→ AIM OF THE EXERCISE
If a line below contains "turquoise", add it to your tally, then answer with the tally alone.

→ EXCERPTED DATA
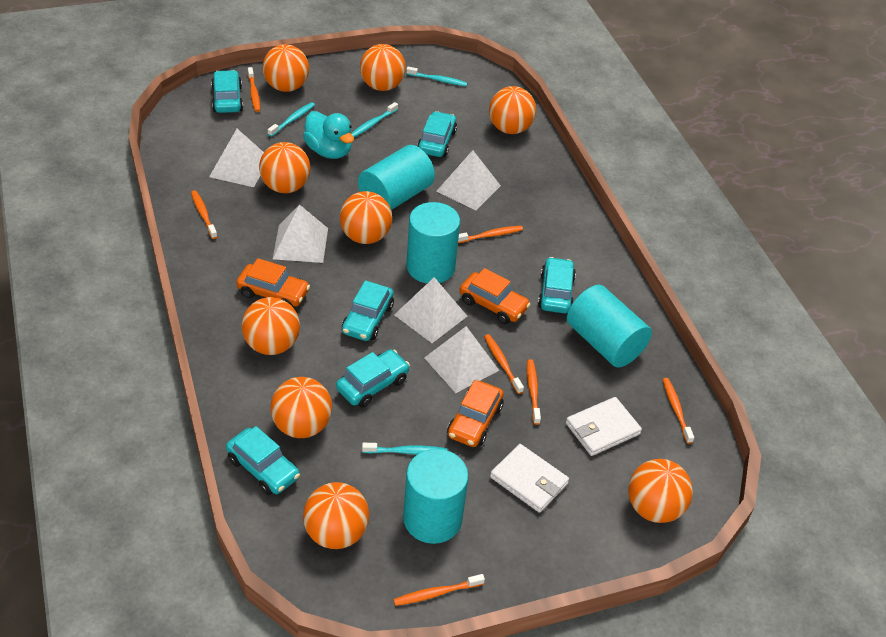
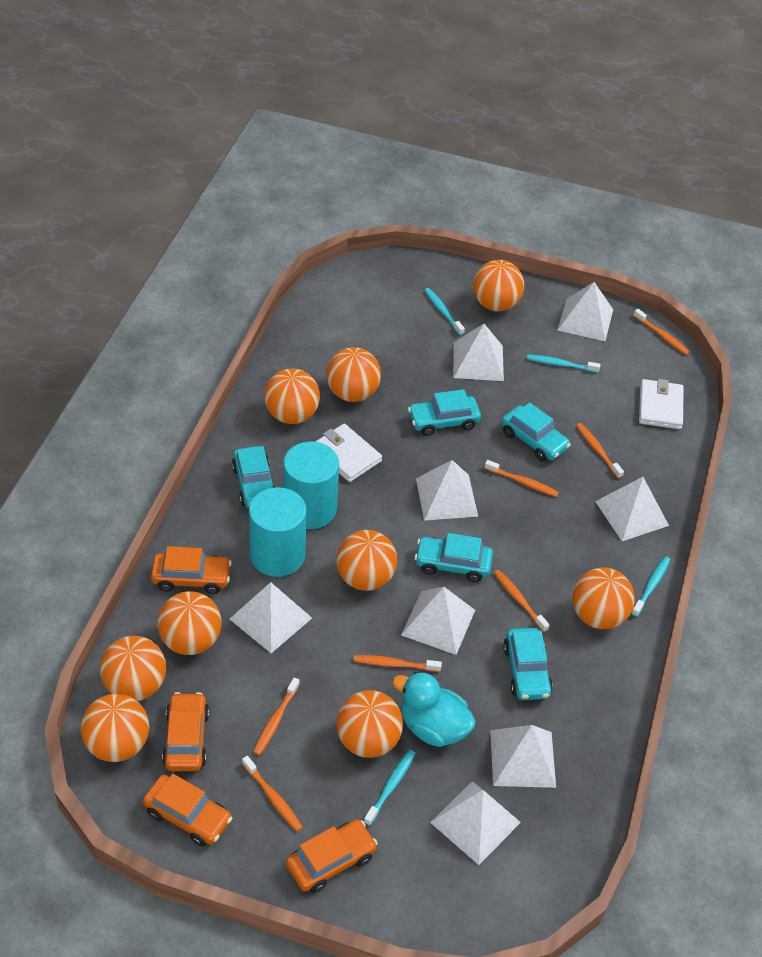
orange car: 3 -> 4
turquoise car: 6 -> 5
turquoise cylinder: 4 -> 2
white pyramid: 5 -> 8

==

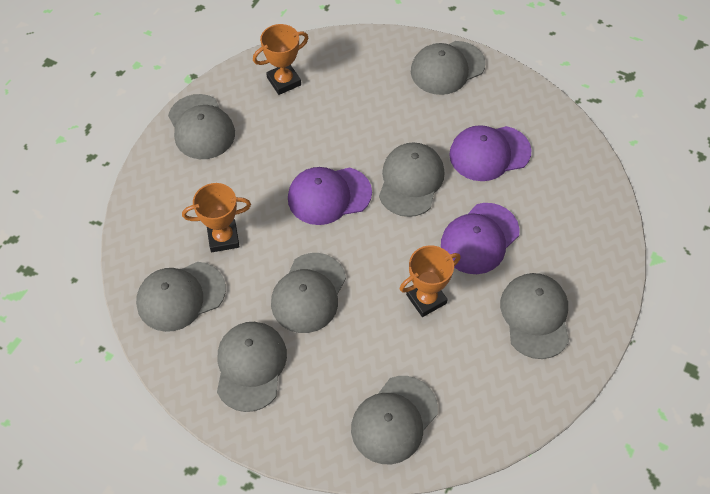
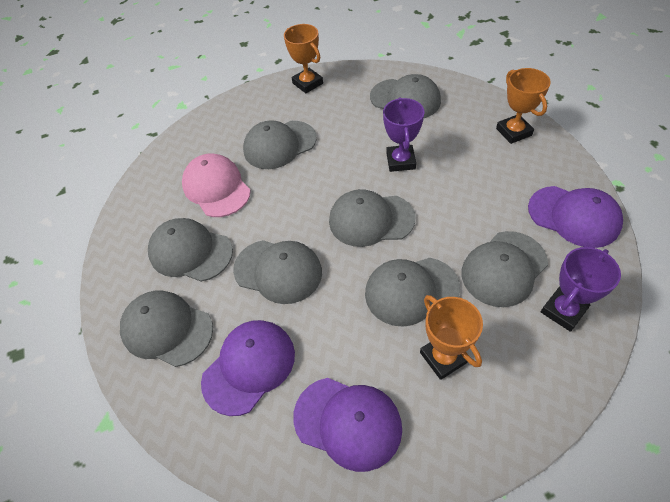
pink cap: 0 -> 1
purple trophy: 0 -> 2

==

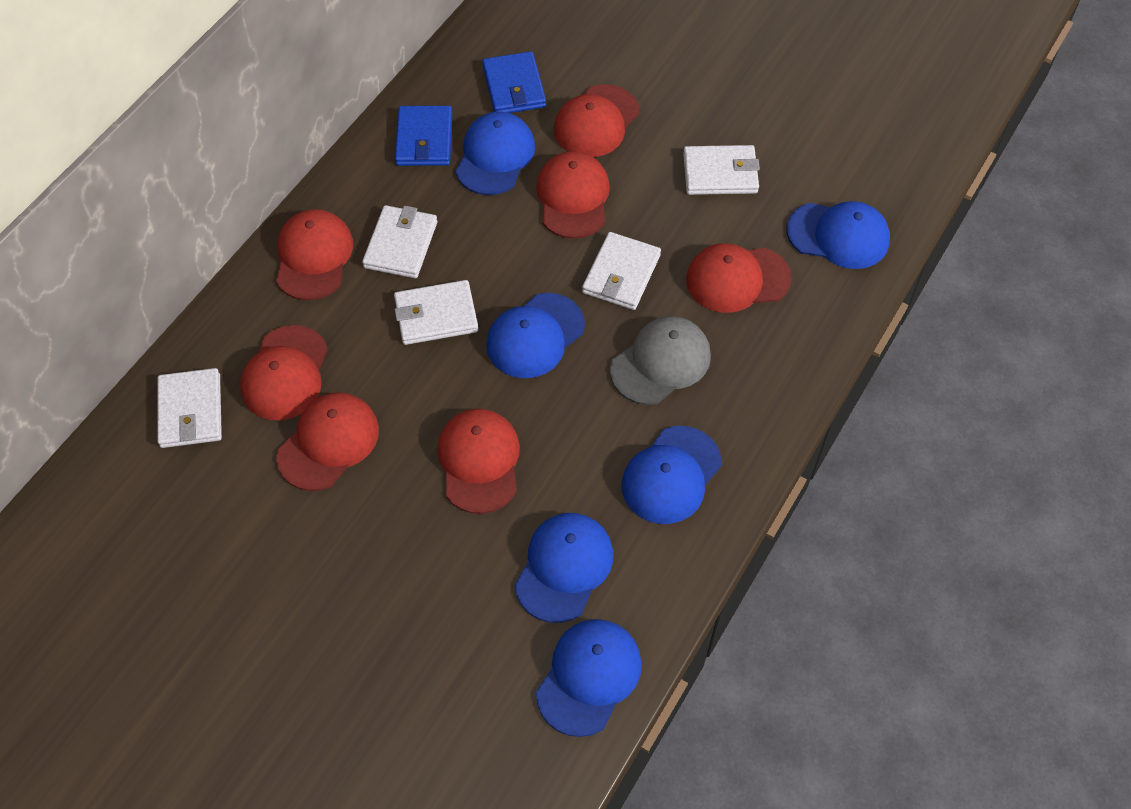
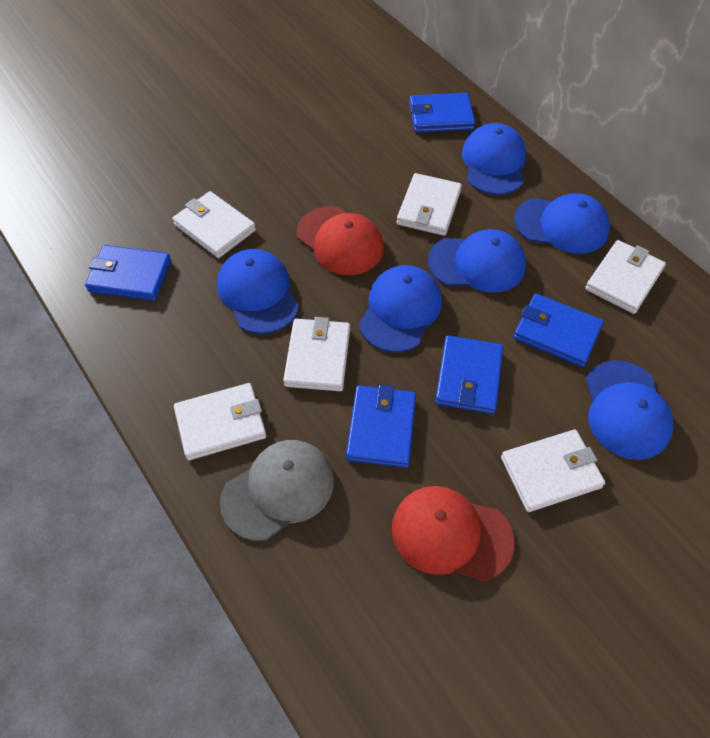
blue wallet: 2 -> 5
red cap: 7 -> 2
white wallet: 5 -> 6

→ RESPONSE
2